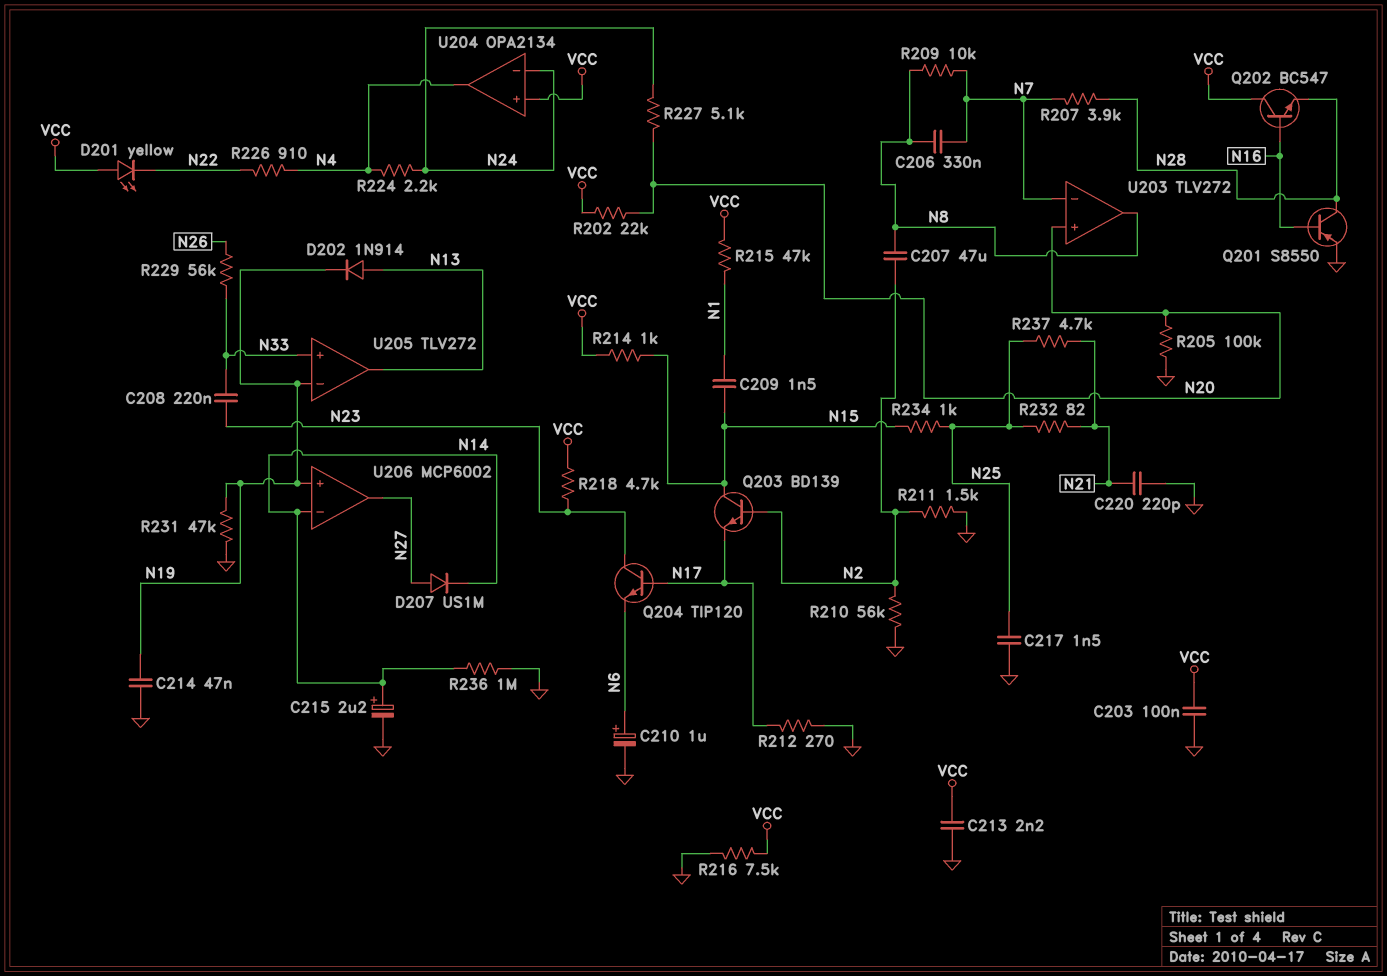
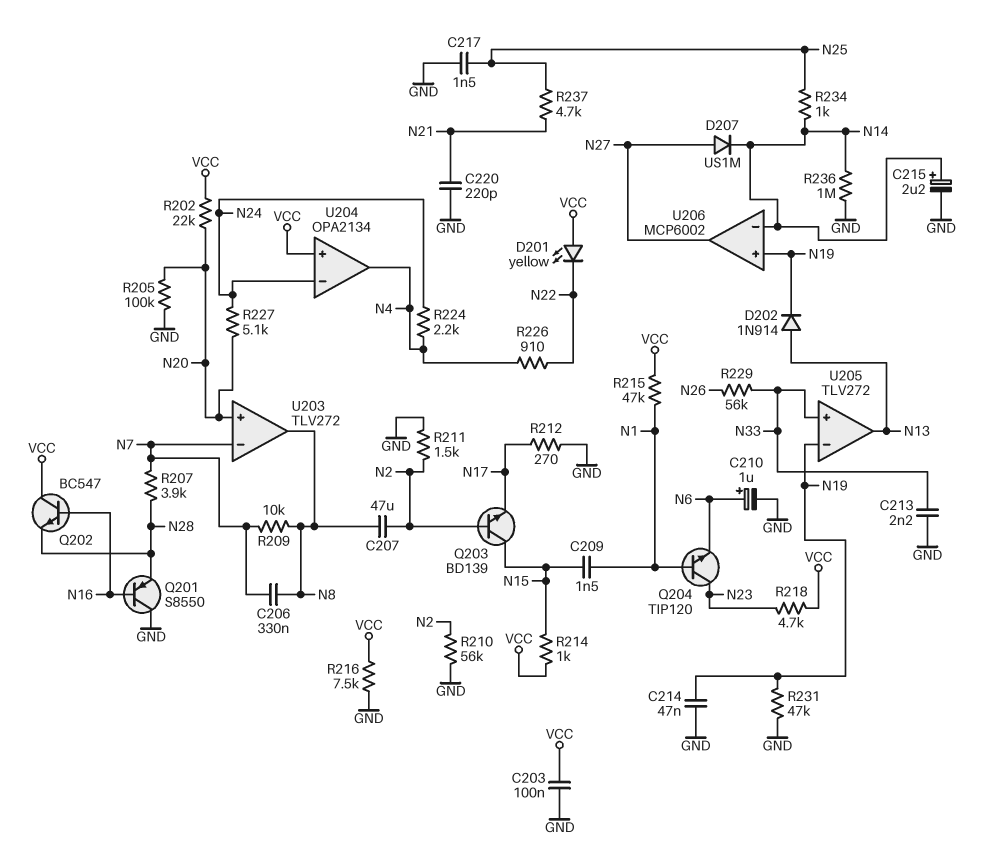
C208: 220nF (N23, N33) -> none
C213: 2.2nF (GND, VCC) -> 2.2nF (GND, N33)
Q201: PNP S8550 (B N16, C N28, E GND) -> PNP S8550 (B N16, C GND, E N28)
Q204: NPN TIP120 (B N17, C N23, E N6) -> NPN TIP120 (B N1, C N23, E N6)
R232: 82 (N21, N25) -> none
R234: 1k (N15, N25) -> 1k (N14, N25)

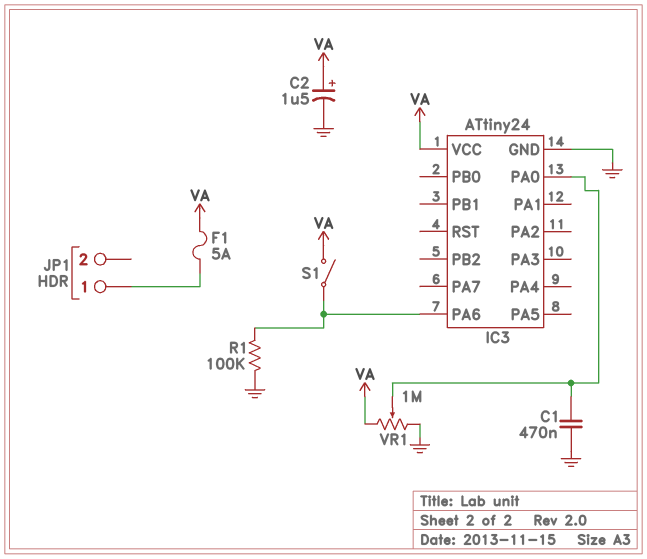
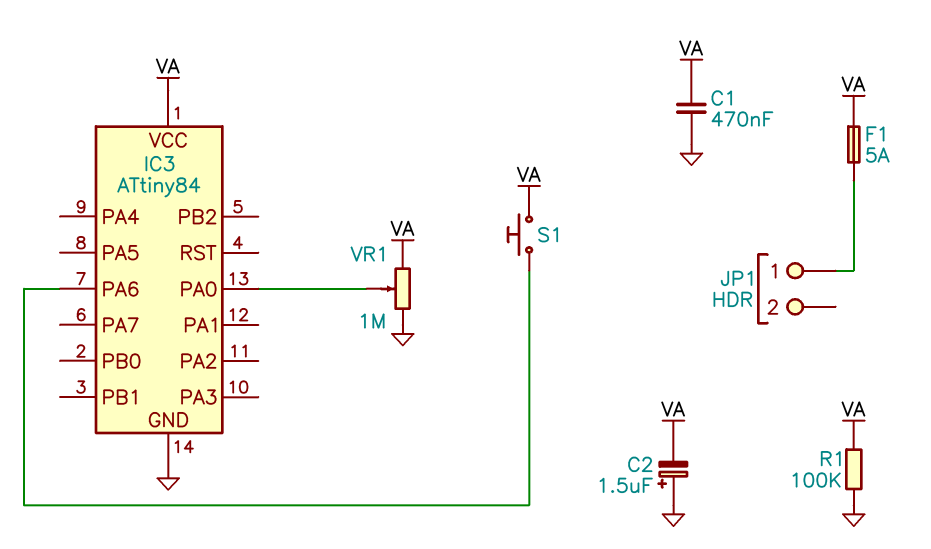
C1: 470nF (GND, IC3/PA0) -> 470nF (GND, VA)
C2: 1.5uF (plus VA, minus GND) -> 1.5uF (plus GND, minus VA)
IC3: ATtiny24 -> ATtiny84
R1: 100k (GND, IC3/PA6) -> 100k (GND, VA)
S1: switch (IC3/PA6, VA) -> button (IC3/PA6, VA)

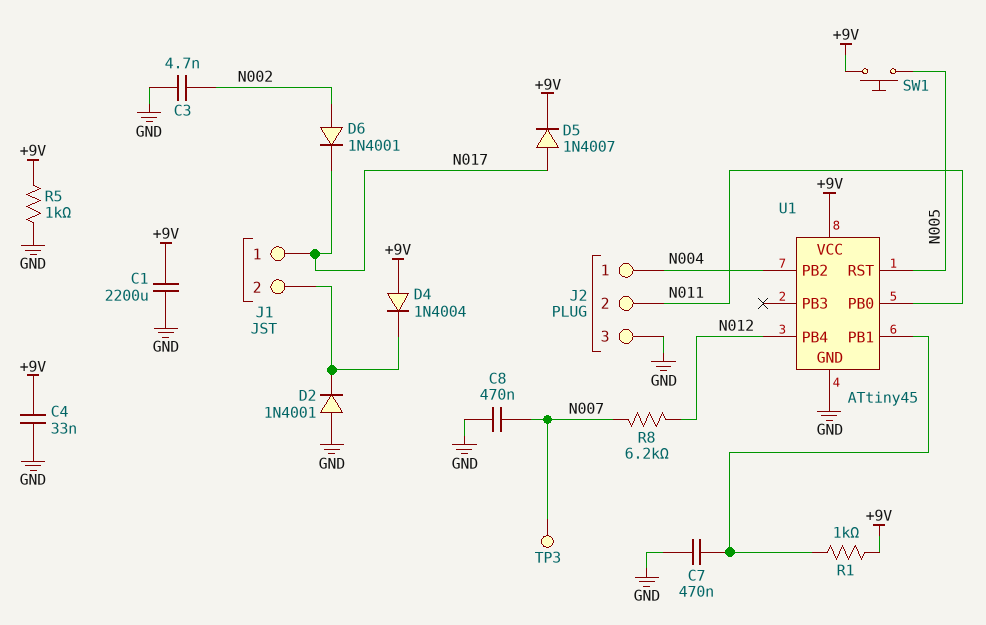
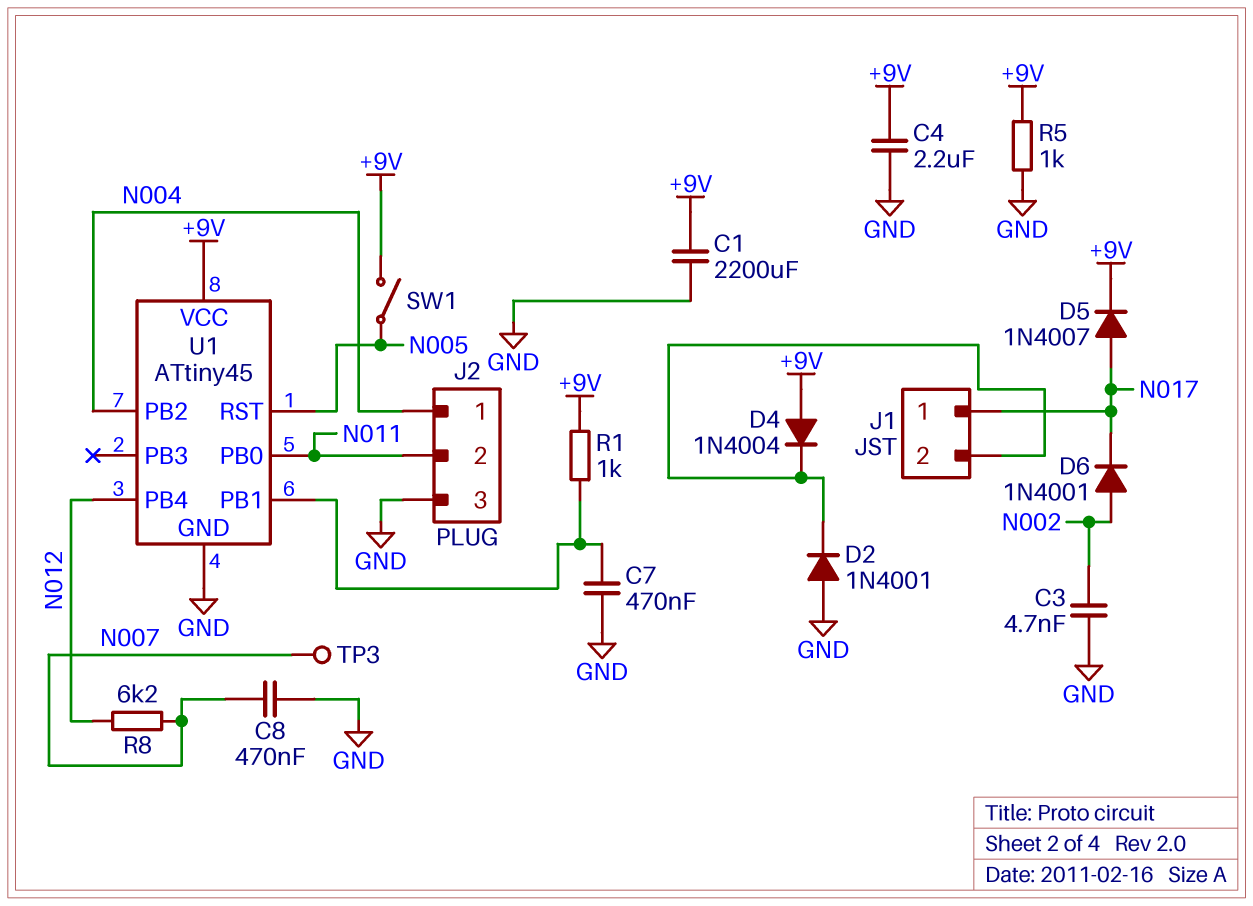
C4: 33nF (+9V, GND) -> 2.2uF (+9V, GND)
SW1: button (+9V, N005) -> switch (+9V, N005)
________________
◆ WHAT IS BEING ASKED ◆
Only an exact copy of the records counts as an answer. Leave out the images.

◆ SOLUTION TO THE PROBLEM ◆
C208: 220nF (N23, N33) -> none
C213: 2.2nF (GND, VCC) -> 2.2nF (GND, N33)
Q201: PNP S8550 (B N16, C N28, E GND) -> PNP S8550 (B N16, C GND, E N28)
Q204: NPN TIP120 (B N17, C N23, E N6) -> NPN TIP120 (B N1, C N23, E N6)
R232: 82 (N21, N25) -> none
R234: 1k (N15, N25) -> 1k (N14, N25)

C1: 470nF (GND, IC3/PA0) -> 470nF (GND, VA)
C2: 1.5uF (plus VA, minus GND) -> 1.5uF (plus GND, minus VA)
IC3: ATtiny24 -> ATtiny84
R1: 100k (GND, IC3/PA6) -> 100k (GND, VA)
S1: switch (IC3/PA6, VA) -> button (IC3/PA6, VA)

C4: 33nF (+9V, GND) -> 2.2uF (+9V, GND)
SW1: button (+9V, N005) -> switch (+9V, N005)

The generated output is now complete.